_Records shown:_
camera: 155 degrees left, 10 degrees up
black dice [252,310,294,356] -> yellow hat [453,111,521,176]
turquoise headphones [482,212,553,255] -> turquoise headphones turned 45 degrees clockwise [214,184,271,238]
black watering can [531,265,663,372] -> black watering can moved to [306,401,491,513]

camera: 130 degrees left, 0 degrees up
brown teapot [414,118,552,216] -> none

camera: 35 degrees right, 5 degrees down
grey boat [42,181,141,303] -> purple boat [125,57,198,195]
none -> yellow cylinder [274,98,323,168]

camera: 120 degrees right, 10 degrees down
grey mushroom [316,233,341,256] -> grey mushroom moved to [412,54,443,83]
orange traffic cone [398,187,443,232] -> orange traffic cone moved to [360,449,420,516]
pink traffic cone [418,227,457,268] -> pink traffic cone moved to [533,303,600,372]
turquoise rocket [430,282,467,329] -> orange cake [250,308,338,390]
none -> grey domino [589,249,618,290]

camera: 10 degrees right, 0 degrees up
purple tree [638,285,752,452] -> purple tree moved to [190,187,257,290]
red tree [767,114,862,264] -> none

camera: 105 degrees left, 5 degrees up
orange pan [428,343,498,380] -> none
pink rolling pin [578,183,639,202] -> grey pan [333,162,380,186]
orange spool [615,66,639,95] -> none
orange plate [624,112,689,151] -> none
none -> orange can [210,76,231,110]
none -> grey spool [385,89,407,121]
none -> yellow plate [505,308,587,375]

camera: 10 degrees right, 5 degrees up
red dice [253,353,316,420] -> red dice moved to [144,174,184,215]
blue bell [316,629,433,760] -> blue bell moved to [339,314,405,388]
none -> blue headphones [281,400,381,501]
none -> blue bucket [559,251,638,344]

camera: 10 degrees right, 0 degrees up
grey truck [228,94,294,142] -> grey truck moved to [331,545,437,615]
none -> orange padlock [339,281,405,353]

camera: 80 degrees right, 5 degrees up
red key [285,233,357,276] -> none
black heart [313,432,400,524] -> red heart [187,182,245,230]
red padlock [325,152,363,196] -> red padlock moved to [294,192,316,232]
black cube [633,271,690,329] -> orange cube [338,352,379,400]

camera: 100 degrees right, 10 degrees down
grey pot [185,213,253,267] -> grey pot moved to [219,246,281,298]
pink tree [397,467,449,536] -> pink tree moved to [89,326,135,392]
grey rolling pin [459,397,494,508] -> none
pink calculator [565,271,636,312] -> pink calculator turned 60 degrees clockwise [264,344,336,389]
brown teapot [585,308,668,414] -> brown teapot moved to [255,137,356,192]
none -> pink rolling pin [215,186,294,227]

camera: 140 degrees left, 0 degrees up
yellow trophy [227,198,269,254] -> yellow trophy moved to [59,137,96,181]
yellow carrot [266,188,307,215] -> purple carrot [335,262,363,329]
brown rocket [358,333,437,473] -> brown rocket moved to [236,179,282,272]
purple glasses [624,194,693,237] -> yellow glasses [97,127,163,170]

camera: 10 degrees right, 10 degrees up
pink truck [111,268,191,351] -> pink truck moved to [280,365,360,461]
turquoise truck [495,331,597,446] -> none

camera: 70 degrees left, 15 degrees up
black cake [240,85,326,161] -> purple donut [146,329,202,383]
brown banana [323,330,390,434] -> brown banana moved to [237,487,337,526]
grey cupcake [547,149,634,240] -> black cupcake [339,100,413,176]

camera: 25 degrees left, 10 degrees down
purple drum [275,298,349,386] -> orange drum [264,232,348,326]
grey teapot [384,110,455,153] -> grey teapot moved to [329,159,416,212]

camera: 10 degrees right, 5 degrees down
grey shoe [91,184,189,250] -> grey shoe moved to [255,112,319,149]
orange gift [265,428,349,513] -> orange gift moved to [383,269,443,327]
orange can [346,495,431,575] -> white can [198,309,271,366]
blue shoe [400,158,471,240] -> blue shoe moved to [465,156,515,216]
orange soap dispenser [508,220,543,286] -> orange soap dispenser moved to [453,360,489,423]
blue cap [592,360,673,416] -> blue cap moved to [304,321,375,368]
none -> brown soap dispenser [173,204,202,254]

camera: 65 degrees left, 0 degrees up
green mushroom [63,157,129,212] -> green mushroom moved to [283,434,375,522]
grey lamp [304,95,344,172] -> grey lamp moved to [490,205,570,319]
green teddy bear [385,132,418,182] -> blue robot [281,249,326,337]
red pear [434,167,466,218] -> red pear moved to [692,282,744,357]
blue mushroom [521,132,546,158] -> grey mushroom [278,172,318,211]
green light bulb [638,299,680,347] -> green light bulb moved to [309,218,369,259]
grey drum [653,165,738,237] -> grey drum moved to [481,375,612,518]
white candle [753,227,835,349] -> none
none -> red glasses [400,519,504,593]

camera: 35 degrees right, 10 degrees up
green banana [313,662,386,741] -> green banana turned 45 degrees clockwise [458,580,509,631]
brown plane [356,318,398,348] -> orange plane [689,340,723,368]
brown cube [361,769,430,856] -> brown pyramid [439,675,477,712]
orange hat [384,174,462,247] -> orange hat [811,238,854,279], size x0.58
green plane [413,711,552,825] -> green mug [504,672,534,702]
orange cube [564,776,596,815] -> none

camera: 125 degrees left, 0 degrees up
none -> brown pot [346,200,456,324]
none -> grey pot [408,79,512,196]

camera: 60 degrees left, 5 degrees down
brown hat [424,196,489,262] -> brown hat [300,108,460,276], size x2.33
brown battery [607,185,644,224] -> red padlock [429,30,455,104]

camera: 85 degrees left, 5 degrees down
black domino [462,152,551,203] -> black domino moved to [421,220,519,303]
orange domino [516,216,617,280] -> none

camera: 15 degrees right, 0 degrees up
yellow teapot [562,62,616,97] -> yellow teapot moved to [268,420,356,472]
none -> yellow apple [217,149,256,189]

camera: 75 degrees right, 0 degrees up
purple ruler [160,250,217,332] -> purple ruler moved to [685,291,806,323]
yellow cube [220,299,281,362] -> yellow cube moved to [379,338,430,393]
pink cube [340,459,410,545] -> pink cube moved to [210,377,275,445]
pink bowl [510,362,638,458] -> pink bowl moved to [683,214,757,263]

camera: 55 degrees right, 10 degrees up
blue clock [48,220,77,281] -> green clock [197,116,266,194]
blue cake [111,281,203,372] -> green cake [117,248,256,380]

_Instruction:_ Start with the line above that contains "pink tree [397,467,449,536]" and stop after the line that contains "yellow carrot [266,188,307,215]". Output those lines exactly, and only those.

_Exercise answer:_
pink tree [397,467,449,536] -> pink tree moved to [89,326,135,392]
grey rolling pin [459,397,494,508] -> none
pink calculator [565,271,636,312] -> pink calculator turned 60 degrees clockwise [264,344,336,389]
brown teapot [585,308,668,414] -> brown teapot moved to [255,137,356,192]
none -> pink rolling pin [215,186,294,227]

camera: 140 degrees left, 0 degrees up
yellow trophy [227,198,269,254] -> yellow trophy moved to [59,137,96,181]
yellow carrot [266,188,307,215] -> purple carrot [335,262,363,329]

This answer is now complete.